_DATA EXCERPT_
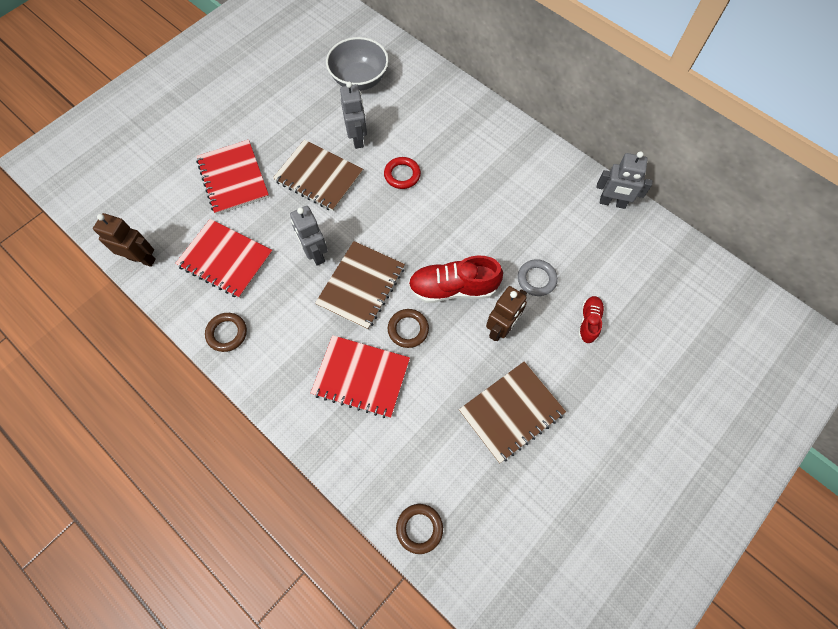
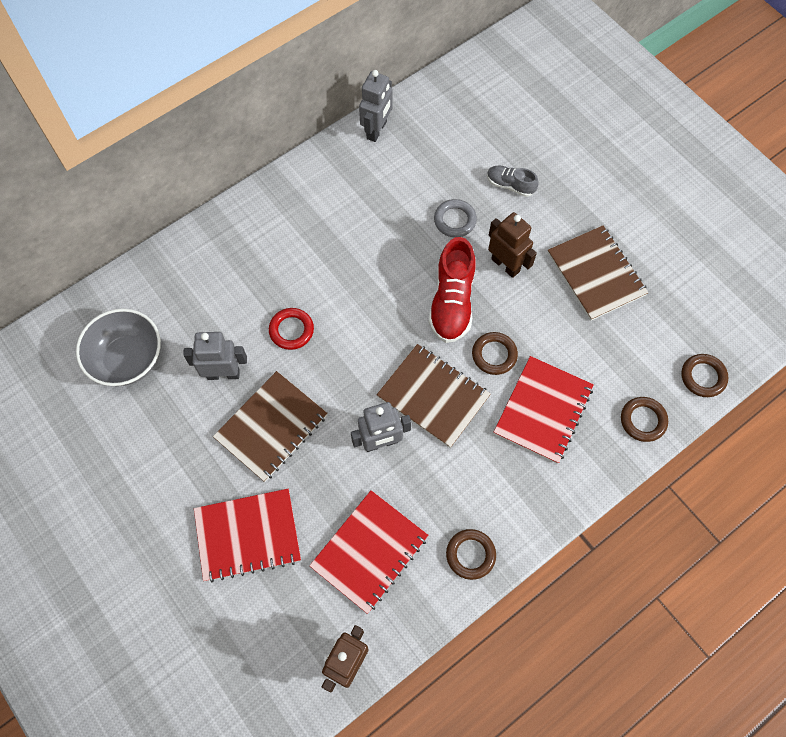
camera: 80 degrees left, 0 degrees up
red shoe [578,296,604,344] -> grey shoe [487,166,539,197]
none -> brown ring [621,397,668,442]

_ASSIGNMENT_
In your copy, omit the pictures and restate every line of the data word for word.

_SOLUTION TO THIS TASK_
camera: 80 degrees left, 0 degrees up
red shoe [578,296,604,344] -> grey shoe [487,166,539,197]
none -> brown ring [621,397,668,442]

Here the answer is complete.